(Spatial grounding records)
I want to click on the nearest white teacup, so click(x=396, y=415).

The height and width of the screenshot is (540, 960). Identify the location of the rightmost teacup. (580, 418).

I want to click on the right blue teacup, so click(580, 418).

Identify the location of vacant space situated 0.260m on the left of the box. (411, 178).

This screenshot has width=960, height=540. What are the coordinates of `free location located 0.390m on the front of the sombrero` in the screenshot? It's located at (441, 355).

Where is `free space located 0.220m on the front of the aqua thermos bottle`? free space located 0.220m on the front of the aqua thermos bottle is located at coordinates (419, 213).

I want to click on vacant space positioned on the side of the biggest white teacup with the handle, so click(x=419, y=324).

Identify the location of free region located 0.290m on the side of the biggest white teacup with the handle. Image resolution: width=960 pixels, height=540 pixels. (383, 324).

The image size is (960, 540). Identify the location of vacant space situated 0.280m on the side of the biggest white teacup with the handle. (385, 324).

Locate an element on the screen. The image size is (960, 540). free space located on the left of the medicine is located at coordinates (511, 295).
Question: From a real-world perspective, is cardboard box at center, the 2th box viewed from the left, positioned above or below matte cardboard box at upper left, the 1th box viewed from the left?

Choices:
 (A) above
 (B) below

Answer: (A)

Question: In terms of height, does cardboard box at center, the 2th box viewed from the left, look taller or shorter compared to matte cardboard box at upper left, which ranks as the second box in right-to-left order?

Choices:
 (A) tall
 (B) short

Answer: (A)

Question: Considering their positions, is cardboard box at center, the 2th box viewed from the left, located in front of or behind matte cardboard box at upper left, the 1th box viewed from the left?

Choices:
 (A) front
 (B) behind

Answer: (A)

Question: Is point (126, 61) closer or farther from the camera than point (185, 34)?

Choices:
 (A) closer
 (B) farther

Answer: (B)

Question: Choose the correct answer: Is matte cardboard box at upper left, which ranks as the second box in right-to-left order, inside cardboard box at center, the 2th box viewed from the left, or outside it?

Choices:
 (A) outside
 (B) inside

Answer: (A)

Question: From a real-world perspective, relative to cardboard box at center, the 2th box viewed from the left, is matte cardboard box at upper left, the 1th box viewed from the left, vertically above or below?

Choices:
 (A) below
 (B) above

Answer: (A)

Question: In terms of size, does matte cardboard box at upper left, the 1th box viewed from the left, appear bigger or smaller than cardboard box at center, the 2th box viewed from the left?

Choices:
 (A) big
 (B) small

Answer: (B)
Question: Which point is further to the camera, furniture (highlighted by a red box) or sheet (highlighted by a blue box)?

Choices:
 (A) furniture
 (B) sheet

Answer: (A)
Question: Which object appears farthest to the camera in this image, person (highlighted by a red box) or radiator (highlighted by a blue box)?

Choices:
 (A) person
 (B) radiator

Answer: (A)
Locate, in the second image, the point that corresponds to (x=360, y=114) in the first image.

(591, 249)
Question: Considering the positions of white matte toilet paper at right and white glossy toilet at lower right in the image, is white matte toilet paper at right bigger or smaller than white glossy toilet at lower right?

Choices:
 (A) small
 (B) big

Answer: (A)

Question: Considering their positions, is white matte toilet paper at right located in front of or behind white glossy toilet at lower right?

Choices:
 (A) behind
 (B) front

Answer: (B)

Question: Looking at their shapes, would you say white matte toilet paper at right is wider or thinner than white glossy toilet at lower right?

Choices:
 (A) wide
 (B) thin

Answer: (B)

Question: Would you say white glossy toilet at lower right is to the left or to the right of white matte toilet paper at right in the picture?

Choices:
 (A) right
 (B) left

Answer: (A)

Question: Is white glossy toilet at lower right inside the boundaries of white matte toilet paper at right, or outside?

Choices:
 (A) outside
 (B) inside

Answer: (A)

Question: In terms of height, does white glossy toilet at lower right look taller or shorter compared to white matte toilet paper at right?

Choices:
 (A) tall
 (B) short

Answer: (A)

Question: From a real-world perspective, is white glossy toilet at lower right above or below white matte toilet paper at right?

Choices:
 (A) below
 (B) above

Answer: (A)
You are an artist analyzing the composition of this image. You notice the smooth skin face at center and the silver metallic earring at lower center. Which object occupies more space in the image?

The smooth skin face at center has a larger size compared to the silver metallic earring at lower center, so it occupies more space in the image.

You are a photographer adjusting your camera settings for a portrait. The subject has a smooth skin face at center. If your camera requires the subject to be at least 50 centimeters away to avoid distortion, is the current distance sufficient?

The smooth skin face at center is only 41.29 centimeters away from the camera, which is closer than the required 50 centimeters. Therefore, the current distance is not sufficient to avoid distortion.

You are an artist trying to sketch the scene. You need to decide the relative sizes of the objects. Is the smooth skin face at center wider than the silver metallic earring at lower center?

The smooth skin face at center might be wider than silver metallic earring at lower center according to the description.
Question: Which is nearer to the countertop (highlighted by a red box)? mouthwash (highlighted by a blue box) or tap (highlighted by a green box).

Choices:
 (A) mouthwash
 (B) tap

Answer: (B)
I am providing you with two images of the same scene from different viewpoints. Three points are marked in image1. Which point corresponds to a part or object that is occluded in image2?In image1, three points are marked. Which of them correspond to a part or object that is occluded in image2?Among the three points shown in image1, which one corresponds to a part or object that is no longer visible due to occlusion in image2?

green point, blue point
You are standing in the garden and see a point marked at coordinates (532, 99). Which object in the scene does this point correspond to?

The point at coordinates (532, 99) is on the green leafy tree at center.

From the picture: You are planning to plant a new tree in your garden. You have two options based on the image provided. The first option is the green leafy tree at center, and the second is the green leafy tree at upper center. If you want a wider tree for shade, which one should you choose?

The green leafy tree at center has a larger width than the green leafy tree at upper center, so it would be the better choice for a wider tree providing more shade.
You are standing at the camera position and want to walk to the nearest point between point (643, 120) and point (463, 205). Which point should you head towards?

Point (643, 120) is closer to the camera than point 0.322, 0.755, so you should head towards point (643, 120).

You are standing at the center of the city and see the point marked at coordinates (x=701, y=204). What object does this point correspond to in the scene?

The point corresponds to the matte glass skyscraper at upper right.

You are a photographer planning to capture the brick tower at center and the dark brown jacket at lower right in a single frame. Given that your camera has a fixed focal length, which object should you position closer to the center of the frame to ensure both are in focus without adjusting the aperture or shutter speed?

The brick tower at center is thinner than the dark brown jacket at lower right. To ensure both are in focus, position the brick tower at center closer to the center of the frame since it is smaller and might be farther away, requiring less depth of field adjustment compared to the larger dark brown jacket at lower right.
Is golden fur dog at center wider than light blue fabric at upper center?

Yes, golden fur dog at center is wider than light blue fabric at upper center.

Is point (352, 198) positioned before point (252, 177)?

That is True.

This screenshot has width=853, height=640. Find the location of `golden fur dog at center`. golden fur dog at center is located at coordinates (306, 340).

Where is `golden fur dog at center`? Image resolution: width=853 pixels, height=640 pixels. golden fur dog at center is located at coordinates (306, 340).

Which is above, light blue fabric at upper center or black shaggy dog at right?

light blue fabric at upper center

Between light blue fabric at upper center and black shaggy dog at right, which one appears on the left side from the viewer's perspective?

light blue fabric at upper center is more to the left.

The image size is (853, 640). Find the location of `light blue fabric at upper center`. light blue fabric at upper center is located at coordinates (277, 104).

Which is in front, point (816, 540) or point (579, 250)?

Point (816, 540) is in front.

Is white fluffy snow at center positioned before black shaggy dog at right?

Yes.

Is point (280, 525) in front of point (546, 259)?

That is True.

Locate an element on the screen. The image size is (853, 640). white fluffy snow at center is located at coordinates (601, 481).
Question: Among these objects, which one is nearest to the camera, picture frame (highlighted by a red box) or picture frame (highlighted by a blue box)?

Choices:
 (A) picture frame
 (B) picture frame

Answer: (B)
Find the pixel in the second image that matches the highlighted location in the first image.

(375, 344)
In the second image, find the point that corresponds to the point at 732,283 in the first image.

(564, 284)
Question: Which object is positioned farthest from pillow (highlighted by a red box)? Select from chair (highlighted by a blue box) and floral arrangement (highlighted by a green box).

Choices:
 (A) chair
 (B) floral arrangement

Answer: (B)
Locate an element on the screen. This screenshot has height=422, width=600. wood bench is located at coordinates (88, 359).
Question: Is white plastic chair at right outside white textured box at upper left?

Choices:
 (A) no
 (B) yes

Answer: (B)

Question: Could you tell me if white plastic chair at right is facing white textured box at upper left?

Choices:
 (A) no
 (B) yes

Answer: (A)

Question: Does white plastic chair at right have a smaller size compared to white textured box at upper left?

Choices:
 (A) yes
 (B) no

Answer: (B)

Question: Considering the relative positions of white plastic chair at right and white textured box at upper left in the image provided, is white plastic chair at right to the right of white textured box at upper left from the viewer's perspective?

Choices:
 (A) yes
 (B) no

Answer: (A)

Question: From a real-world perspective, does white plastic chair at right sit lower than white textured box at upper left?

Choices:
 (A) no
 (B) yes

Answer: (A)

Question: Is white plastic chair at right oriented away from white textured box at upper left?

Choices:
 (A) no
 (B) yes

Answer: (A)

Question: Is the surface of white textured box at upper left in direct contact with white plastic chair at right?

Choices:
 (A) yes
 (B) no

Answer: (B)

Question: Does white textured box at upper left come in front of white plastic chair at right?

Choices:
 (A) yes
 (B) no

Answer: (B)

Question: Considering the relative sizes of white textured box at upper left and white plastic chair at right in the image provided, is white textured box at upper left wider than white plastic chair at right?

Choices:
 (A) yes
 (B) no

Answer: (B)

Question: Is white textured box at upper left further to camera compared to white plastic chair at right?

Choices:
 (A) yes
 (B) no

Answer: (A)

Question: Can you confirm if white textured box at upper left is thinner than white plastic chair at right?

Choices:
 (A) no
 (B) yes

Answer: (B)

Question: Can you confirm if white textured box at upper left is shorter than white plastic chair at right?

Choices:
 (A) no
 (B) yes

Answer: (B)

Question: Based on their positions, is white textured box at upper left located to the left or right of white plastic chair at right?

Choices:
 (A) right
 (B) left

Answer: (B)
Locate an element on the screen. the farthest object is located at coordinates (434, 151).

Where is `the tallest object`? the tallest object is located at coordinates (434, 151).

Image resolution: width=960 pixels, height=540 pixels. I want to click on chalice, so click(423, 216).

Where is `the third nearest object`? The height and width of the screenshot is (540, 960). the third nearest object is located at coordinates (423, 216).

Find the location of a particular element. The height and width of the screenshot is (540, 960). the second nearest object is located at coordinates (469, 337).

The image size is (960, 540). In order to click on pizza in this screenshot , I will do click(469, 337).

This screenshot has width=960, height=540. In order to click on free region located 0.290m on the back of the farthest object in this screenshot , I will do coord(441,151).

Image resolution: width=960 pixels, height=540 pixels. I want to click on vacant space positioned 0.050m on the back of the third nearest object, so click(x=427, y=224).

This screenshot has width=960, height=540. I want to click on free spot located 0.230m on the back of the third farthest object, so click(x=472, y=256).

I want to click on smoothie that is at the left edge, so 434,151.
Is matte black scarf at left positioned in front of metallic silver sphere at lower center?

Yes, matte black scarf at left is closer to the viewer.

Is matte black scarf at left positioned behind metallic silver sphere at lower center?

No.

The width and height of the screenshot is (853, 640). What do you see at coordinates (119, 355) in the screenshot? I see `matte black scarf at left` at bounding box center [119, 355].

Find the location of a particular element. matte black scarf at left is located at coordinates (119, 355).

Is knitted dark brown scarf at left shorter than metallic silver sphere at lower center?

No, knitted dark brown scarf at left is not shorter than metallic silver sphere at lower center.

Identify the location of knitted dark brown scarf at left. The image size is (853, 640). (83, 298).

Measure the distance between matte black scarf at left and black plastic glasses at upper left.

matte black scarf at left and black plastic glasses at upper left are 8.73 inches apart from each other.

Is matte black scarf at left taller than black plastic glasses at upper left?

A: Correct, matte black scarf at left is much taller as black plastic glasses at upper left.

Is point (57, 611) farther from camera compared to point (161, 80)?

**Work request:**
Copy word for word the lines of the records above, starting at the line that contains "shorter than white plastic chair at right?" and ending at the line that contains "so click(x=427, y=224).", with both of those lines included.

**Response:**
Question: Can you confirm if white textured box at upper left is shorter than white plastic chair at right?

Choices:
 (A) no
 (B) yes

Answer: (B)

Question: Based on their positions, is white textured box at upper left located to the left or right of white plastic chair at right?

Choices:
 (A) right
 (B) left

Answer: (B)
Locate an element on the screen. the farthest object is located at coordinates (434, 151).

Where is `the tallest object`? the tallest object is located at coordinates (434, 151).

Image resolution: width=960 pixels, height=540 pixels. I want to click on chalice, so click(423, 216).

Where is `the third nearest object`? The height and width of the screenshot is (540, 960). the third nearest object is located at coordinates (423, 216).

Find the location of a particular element. The height and width of the screenshot is (540, 960). the second nearest object is located at coordinates (469, 337).

The image size is (960, 540). In order to click on pizza in this screenshot , I will do click(469, 337).

This screenshot has width=960, height=540. In order to click on free region located 0.290m on the back of the farthest object in this screenshot , I will do coord(441,151).

Image resolution: width=960 pixels, height=540 pixels. I want to click on vacant space positioned 0.050m on the back of the third nearest object, so click(x=427, y=224).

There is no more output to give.